__About this exercise__. Look through the records below and copy each line that includes the word "gray".

··········

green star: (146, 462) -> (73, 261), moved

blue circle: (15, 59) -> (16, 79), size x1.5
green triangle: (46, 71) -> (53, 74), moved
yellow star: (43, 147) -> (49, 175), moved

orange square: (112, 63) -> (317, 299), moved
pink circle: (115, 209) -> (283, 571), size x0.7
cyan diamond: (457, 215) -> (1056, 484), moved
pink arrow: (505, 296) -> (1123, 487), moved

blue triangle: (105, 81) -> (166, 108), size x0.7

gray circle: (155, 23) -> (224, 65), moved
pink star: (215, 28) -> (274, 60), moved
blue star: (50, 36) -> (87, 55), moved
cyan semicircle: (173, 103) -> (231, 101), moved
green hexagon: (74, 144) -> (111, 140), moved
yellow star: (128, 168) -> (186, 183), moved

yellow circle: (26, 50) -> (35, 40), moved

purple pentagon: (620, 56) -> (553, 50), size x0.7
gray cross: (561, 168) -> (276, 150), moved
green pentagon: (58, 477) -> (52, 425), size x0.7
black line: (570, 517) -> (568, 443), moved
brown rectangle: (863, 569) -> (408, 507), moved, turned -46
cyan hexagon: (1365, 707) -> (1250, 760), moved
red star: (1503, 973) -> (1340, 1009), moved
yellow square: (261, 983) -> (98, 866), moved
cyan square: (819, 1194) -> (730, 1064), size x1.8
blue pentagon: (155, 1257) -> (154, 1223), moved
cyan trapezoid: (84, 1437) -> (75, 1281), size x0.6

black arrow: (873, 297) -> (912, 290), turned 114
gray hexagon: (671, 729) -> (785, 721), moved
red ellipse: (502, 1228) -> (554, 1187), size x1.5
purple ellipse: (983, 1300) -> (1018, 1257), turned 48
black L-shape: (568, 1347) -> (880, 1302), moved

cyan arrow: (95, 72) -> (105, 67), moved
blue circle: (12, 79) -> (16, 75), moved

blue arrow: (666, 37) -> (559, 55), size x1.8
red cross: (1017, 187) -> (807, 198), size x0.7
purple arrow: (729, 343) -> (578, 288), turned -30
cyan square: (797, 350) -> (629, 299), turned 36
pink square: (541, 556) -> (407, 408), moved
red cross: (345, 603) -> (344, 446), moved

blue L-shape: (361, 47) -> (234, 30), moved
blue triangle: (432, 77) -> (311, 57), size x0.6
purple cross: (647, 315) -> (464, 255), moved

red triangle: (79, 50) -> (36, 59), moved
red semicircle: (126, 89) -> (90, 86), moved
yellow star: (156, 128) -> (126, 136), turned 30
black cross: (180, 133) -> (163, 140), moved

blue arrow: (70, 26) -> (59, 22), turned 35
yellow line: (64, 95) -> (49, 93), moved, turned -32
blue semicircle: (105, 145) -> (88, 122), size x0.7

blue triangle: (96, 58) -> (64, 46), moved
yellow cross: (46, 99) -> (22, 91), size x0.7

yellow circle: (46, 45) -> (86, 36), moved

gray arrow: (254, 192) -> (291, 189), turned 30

··········

__Reply__.
gray circle: (155, 23) -> (224, 65), moved
gray cross: (561, 168) -> (276, 150), moved
gray hexagon: (671, 729) -> (785, 721), moved
gray arrow: (254, 192) -> (291, 189), turned 30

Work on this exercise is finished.